WORK INSTRUCTION — For the word "czerwony", count the lines in the records below that include it and give only that number.

++++

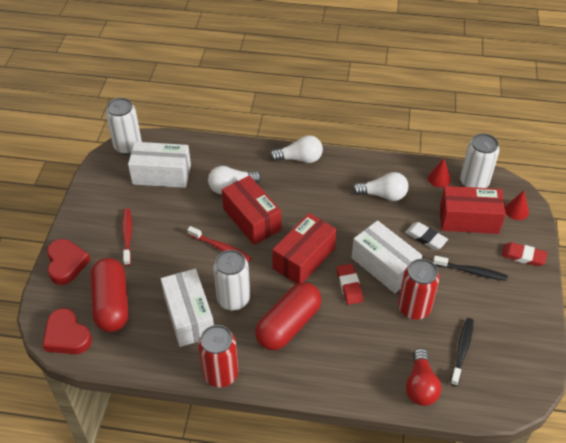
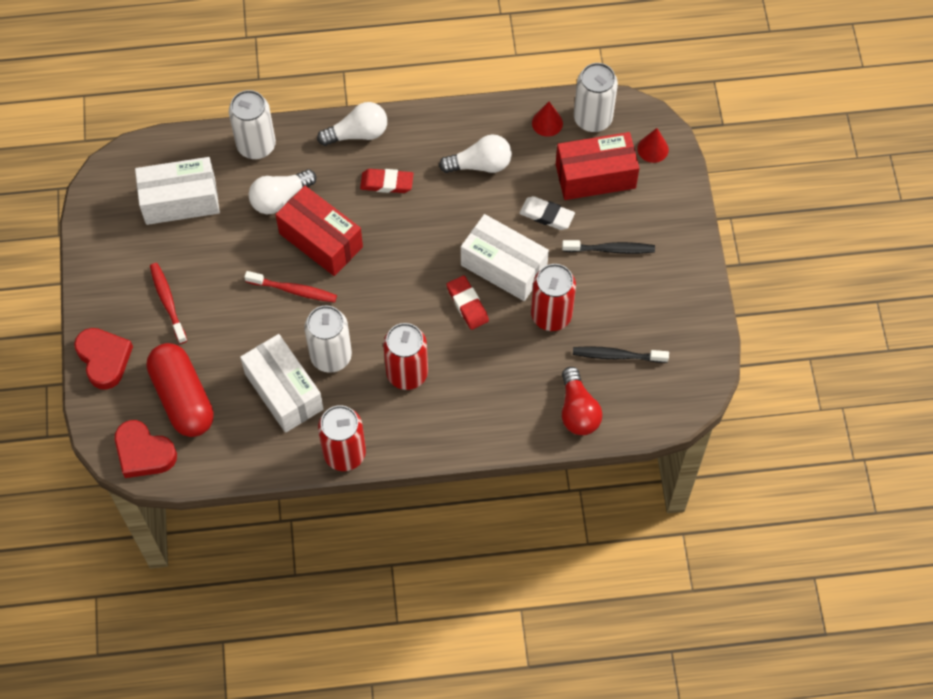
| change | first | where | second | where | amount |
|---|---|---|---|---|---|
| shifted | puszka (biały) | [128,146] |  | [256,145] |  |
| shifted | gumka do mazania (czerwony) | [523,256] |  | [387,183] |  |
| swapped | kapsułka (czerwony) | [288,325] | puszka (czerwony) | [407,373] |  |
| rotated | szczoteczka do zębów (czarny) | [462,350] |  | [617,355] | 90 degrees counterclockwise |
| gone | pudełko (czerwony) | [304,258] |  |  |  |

++++

ANSWER SECTION — 3